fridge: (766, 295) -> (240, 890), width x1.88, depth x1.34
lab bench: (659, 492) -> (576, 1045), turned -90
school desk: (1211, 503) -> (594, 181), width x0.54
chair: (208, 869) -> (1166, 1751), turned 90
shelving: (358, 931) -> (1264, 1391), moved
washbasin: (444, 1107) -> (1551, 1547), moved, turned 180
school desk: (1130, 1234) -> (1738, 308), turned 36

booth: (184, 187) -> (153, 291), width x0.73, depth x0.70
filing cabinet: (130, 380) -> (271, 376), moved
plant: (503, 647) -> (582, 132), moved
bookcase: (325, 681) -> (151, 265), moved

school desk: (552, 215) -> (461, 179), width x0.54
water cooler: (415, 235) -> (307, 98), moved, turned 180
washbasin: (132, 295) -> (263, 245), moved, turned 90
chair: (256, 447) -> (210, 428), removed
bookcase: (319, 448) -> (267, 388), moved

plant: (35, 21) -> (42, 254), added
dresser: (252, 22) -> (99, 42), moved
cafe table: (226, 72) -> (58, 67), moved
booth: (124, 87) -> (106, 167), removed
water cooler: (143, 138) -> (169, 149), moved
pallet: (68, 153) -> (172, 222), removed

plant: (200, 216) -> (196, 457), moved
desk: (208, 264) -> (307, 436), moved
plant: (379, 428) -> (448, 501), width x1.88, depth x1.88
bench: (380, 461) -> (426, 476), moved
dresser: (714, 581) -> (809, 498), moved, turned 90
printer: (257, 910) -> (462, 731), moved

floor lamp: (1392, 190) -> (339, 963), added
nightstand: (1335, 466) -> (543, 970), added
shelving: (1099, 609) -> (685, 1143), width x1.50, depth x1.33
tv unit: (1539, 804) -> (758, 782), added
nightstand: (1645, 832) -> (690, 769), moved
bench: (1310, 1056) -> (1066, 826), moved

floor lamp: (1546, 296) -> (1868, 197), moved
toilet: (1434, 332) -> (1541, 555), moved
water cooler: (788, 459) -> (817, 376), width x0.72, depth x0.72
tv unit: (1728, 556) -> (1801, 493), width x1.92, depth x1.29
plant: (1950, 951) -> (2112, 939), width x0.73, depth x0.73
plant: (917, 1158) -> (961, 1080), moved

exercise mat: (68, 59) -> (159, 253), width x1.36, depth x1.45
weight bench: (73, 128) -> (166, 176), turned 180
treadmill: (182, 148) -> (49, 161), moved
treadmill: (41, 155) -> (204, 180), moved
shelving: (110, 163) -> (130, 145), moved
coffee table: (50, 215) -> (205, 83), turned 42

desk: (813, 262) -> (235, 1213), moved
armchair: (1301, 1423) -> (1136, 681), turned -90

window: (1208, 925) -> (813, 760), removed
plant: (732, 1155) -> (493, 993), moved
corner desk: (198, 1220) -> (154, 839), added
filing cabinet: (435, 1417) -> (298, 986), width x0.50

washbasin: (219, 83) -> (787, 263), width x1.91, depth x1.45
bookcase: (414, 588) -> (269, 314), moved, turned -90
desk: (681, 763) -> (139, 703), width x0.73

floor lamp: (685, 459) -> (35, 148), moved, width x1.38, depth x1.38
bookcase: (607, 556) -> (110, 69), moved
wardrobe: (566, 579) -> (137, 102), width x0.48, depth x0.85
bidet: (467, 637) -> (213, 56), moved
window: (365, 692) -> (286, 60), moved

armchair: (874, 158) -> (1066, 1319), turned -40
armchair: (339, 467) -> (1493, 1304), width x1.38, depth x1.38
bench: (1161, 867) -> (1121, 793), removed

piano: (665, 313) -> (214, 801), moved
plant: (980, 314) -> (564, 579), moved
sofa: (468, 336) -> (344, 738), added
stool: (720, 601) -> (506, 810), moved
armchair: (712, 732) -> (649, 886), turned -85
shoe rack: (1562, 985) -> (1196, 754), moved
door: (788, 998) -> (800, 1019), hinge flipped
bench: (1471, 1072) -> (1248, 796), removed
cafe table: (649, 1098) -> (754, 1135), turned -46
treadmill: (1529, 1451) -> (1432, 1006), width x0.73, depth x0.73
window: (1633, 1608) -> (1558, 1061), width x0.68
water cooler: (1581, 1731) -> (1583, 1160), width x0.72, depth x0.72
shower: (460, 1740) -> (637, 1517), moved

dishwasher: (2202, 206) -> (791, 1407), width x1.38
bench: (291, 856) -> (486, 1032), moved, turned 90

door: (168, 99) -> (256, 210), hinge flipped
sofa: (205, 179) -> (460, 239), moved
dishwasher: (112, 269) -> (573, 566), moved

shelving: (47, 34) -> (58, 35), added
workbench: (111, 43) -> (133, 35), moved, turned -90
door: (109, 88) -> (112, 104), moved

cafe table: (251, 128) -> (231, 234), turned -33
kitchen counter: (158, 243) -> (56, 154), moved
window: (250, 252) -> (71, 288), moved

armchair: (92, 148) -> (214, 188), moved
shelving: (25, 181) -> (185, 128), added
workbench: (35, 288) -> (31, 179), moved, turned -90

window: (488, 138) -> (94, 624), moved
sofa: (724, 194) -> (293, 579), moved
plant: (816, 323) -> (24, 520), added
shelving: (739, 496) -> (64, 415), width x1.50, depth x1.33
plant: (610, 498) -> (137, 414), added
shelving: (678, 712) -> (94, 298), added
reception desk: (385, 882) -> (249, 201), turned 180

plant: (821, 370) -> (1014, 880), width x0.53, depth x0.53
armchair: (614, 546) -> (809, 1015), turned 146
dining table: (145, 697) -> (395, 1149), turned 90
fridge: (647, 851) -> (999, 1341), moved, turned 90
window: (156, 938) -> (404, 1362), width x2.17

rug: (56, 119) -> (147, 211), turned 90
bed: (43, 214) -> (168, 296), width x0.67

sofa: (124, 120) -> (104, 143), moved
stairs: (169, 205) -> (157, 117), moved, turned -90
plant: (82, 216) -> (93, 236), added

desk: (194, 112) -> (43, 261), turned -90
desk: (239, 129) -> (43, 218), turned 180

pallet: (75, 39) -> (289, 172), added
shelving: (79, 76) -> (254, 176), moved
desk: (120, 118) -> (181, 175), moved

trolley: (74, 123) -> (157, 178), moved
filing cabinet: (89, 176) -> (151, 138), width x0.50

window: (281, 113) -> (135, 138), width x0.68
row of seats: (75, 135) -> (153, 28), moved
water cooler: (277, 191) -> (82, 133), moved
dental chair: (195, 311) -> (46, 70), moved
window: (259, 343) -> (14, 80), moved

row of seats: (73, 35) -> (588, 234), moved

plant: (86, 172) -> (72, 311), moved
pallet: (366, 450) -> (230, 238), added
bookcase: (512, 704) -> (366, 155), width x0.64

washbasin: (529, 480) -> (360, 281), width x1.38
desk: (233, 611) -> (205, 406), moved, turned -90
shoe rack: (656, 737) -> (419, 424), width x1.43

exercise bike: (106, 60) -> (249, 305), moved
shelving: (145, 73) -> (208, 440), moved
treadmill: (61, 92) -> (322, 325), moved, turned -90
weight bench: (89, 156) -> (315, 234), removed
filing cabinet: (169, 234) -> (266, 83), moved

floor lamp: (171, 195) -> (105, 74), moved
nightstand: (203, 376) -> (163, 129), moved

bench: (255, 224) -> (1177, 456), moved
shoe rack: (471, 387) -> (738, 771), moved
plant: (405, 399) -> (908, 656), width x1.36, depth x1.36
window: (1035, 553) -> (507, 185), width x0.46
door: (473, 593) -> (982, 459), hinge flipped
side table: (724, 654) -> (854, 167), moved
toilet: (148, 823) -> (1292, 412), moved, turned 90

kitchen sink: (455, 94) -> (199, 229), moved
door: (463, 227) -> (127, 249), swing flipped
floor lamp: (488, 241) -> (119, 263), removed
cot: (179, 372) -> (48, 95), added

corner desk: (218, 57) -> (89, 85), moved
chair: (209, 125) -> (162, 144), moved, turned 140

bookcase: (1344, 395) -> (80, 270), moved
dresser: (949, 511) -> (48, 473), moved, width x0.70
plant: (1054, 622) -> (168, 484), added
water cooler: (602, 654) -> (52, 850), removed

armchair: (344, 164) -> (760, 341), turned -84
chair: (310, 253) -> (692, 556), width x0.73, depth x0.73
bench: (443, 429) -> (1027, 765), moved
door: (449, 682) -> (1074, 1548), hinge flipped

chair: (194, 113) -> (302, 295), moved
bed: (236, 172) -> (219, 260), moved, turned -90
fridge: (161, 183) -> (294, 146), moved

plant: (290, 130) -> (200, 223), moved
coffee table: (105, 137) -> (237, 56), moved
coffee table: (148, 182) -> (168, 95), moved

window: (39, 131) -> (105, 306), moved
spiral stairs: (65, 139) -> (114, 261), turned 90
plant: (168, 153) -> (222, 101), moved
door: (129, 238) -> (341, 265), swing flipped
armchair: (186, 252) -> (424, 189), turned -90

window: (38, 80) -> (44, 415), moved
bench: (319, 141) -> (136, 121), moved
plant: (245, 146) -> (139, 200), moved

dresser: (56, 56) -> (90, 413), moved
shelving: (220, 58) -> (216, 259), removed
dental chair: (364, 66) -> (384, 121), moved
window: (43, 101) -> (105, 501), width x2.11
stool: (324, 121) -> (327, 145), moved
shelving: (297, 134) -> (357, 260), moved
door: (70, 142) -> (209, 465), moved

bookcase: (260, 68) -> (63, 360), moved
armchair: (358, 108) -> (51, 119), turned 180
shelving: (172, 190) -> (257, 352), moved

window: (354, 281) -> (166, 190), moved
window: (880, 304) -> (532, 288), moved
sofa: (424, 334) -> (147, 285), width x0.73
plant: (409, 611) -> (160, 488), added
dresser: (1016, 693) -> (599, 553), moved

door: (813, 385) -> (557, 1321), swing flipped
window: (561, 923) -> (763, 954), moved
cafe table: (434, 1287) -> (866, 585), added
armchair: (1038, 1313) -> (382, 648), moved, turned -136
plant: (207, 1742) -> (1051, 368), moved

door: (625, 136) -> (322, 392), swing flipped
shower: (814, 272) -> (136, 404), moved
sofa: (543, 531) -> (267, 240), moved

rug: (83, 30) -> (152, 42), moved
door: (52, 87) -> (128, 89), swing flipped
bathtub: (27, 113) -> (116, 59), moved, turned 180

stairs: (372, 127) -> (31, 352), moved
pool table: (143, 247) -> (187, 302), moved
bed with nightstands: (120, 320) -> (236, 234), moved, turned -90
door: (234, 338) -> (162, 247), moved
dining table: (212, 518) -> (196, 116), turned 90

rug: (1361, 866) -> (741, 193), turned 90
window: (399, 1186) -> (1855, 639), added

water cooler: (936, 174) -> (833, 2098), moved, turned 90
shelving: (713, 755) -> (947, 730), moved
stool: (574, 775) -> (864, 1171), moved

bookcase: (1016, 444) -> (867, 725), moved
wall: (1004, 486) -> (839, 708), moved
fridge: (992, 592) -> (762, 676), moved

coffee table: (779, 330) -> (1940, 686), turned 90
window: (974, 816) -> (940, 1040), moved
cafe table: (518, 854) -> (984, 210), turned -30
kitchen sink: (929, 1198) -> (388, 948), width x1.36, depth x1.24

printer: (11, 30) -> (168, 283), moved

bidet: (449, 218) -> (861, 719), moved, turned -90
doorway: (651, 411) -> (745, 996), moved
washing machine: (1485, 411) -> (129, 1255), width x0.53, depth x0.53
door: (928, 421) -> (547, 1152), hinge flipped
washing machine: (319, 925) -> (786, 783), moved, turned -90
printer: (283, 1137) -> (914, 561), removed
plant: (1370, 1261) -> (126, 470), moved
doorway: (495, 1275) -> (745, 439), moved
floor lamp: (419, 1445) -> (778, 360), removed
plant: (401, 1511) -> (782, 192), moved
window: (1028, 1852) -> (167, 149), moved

+ + +

REQUEST.
Using the entries above, state how many lines contain the string "washbasin"; the number is all that is needed.

WORKED SOLUTION.
4